→ **What is being asked**: Would you print out all of the data exactly and keep the pictures out of it?

→ **Available data**:
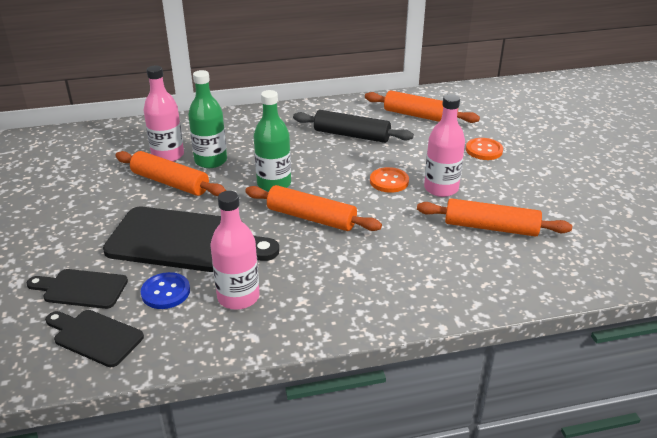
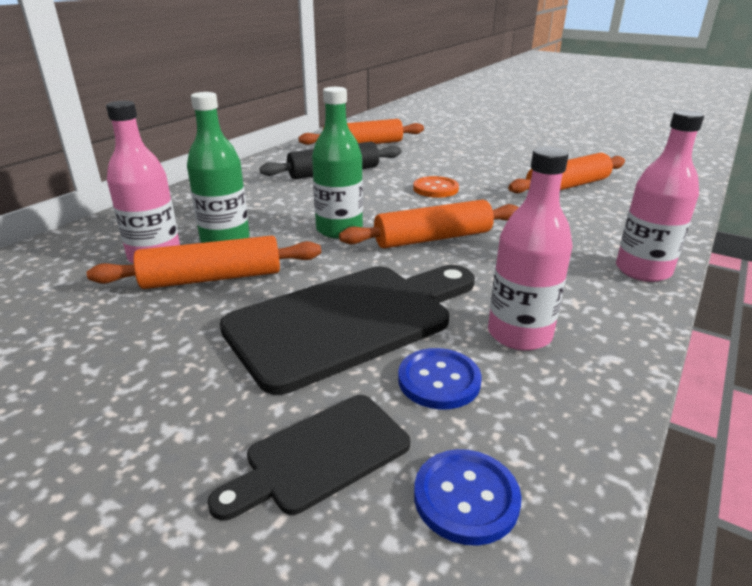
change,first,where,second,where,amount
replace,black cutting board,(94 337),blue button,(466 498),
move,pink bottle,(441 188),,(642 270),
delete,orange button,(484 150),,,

→ **Answer to the exercise**:
change,first,where,second,where,amount
replace,black cutting board,(94 337),blue button,(466 498),
move,pink bottle,(441 188),,(642 270),
delete,orange button,(484 150),,,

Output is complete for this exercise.